§ WHAT IS REQUIRED
In the material below, find the line that contains "camera: 30 degrees right, 5 degrees down" and the line that contains "(590, 540) = (256, 476): black truck -> none", then write out exactly those two lines and everything between them.

§ ENTRIES PROVIDED
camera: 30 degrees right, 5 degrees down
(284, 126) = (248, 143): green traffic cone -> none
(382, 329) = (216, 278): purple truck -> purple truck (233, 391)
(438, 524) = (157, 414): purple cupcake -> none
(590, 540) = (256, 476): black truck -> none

---

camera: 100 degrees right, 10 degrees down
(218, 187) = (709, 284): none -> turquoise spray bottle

§ RESULT OF THIS EXERCISE
camera: 30 degrees right, 5 degrees down
(284, 126) = (248, 143): green traffic cone -> none
(382, 329) = (216, 278): purple truck -> purple truck (233, 391)
(438, 524) = (157, 414): purple cupcake -> none
(590, 540) = (256, 476): black truck -> none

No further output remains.